[Start of section]
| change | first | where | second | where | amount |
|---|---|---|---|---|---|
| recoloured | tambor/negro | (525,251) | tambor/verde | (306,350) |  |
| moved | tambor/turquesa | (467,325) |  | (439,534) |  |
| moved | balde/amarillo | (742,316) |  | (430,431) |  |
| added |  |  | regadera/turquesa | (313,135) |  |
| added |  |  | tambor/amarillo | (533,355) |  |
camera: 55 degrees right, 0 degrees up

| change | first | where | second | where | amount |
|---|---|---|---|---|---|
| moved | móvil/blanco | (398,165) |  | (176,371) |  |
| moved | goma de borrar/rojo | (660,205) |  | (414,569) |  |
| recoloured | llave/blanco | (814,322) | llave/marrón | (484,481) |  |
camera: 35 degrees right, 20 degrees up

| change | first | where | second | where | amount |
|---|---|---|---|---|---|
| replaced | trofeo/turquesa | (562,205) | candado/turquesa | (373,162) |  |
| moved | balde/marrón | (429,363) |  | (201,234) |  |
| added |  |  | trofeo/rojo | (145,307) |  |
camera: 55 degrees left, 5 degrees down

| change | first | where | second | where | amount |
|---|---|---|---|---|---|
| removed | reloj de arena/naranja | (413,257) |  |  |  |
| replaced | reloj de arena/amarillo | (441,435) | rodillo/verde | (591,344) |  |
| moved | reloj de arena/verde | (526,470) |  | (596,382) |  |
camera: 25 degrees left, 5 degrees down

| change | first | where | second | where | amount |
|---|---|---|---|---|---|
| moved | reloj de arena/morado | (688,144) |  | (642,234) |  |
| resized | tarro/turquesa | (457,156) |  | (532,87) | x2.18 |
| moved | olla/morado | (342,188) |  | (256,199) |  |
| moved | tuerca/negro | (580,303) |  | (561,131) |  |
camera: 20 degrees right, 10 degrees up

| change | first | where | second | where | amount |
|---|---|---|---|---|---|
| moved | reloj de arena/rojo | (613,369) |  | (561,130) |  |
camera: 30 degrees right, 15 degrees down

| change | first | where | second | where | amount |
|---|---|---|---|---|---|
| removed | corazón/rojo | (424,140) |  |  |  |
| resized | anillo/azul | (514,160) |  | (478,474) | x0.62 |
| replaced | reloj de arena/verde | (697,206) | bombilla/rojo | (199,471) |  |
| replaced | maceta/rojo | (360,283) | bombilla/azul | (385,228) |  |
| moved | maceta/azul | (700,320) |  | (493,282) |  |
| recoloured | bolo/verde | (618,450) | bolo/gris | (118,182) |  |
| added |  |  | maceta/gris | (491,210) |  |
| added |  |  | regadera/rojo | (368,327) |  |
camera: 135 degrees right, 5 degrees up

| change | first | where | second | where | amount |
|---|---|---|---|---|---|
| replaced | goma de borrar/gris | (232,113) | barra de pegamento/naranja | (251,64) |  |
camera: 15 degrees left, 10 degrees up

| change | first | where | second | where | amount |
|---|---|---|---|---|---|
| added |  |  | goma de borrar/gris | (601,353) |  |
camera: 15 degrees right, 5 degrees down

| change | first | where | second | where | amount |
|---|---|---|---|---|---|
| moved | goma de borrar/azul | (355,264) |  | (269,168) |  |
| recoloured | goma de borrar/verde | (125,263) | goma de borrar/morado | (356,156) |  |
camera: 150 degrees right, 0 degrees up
[End of section]
▸ **EXERCISE**
Would you return every line of the data above exactly?

▸ **TASK RESULT**
| change | first | where | second | where | amount |
|---|---|---|---|---|---|
| recoloured | tambor/negro | (525,251) | tambor/verde | (306,350) |  |
| moved | tambor/turquesa | (467,325) |  | (439,534) |  |
| moved | balde/amarillo | (742,316) |  | (430,431) |  |
| added |  |  | regadera/turquesa | (313,135) |  |
| added |  |  | tambor/amarillo | (533,355) |  |
camera: 55 degrees right, 0 degrees up

| change | first | where | second | where | amount |
|---|---|---|---|---|---|
| moved | móvil/blanco | (398,165) |  | (176,371) |  |
| moved | goma de borrar/rojo | (660,205) |  | (414,569) |  |
| recoloured | llave/blanco | (814,322) | llave/marrón | (484,481) |  |
camera: 35 degrees right, 20 degrees up

| change | first | where | second | where | amount |
|---|---|---|---|---|---|
| replaced | trofeo/turquesa | (562,205) | candado/turquesa | (373,162) |  |
| moved | balde/marrón | (429,363) |  | (201,234) |  |
| added |  |  | trofeo/rojo | (145,307) |  |
camera: 55 degrees left, 5 degrees down

| change | first | where | second | where | amount |
|---|---|---|---|---|---|
| removed | reloj de arena/naranja | (413,257) |  |  |  |
| replaced | reloj de arena/amarillo | (441,435) | rodillo/verde | (591,344) |  |
| moved | reloj de arena/verde | (526,470) |  | (596,382) |  |
camera: 25 degrees left, 5 degrees down

| change | first | where | second | where | amount |
|---|---|---|---|---|---|
| moved | reloj de arena/morado | (688,144) |  | (642,234) |  |
| resized | tarro/turquesa | (457,156) |  | (532,87) | x2.18 |
| moved | olla/morado | (342,188) |  | (256,199) |  |
| moved | tuerca/negro | (580,303) |  | (561,131) |  |
camera: 20 degrees right, 10 degrees up

| change | first | where | second | where | amount |
|---|---|---|---|---|---|
| moved | reloj de arena/rojo | (613,369) |  | (561,130) |  |
camera: 30 degrees right, 15 degrees down

| change | first | where | second | where | amount |
|---|---|---|---|---|---|
| removed | corazón/rojo | (424,140) |  |  |  |
| resized | anillo/azul | (514,160) |  | (478,474) | x0.62 |
| replaced | reloj de arena/verde | (697,206) | bombilla/rojo | (199,471) |  |
| replaced | maceta/rojo | (360,283) | bombilla/azul | (385,228) |  |
| moved | maceta/azul | (700,320) |  | (493,282) |  |
| recoloured | bolo/verde | (618,450) | bolo/gris | (118,182) |  |
| added |  |  | maceta/gris | (491,210) |  |
| added |  |  | regadera/rojo | (368,327) |  |
camera: 135 degrees right, 5 degrees up

| change | first | where | second | where | amount |
|---|---|---|---|---|---|
| replaced | goma de borrar/gris | (232,113) | barra de pegamento/naranja | (251,64) |  |
camera: 15 degrees left, 10 degrees up

| change | first | where | second | where | amount |
|---|---|---|---|---|---|
| added |  |  | goma de borrar/gris | (601,353) |  |
camera: 15 degrees right, 5 degrees down

| change | first | where | second | where | amount |
|---|---|---|---|---|---|
| moved | goma de borrar/azul | (355,264) |  | (269,168) |  |
| recoloured | goma de borrar/verde | (125,263) | goma de borrar/morado | (356,156) |  |
camera: 150 degrees right, 0 degrees up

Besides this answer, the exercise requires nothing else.